## Object matching data:
══════════
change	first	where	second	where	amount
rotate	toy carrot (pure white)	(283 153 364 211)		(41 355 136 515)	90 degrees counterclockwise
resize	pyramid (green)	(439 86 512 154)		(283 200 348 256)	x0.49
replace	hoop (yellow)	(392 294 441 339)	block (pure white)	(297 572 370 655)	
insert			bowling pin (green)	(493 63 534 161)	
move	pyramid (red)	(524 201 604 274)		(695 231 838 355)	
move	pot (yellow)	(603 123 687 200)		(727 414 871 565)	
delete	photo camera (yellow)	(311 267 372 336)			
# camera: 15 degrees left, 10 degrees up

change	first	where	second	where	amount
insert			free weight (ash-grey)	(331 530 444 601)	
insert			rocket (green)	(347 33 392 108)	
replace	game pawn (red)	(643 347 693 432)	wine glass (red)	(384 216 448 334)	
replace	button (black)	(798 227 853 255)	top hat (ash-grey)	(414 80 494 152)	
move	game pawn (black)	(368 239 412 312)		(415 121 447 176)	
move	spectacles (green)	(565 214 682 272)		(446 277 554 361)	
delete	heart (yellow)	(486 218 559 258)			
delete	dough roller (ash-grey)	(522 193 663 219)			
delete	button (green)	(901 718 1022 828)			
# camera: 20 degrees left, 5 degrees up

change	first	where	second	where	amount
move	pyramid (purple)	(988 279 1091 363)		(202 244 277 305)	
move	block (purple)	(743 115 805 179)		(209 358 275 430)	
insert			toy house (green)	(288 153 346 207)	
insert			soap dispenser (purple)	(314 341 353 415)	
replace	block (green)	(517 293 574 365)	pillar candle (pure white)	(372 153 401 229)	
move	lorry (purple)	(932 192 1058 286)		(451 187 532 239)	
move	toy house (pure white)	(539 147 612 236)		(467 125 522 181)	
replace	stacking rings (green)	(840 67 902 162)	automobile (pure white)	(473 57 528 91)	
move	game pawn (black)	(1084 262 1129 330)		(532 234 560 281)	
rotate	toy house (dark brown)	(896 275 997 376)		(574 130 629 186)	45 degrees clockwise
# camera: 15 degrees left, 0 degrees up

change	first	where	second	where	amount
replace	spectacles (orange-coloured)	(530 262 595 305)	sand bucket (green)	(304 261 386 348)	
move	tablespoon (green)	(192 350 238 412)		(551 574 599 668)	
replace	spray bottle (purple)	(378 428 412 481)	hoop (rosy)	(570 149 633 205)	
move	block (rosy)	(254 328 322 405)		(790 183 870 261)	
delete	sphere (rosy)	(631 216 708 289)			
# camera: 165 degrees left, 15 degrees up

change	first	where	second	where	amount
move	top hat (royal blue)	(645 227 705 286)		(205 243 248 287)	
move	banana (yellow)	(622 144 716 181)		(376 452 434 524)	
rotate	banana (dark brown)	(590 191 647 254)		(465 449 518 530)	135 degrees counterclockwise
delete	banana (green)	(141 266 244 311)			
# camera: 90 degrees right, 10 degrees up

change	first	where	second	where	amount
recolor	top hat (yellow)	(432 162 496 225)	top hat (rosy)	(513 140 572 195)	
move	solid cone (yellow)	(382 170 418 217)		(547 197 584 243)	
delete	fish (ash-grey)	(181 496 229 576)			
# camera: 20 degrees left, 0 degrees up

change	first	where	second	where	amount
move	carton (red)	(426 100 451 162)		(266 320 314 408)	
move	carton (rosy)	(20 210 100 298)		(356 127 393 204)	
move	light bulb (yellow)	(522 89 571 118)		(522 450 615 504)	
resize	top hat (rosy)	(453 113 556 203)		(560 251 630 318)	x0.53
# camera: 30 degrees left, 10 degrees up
══════════
## What to work on:
Starting with the line above that holds "231 838 355)" and stopping with the line that holds "267 372 336)", reproduce each line exactly, omitting all other lines.

## Exercise answer:
move	pyramid (red)	(524 201 604 274)		(695 231 838 355)	
move	pot (yellow)	(603 123 687 200)		(727 414 871 565)	
delete	photo camera (yellow)	(311 267 372 336)			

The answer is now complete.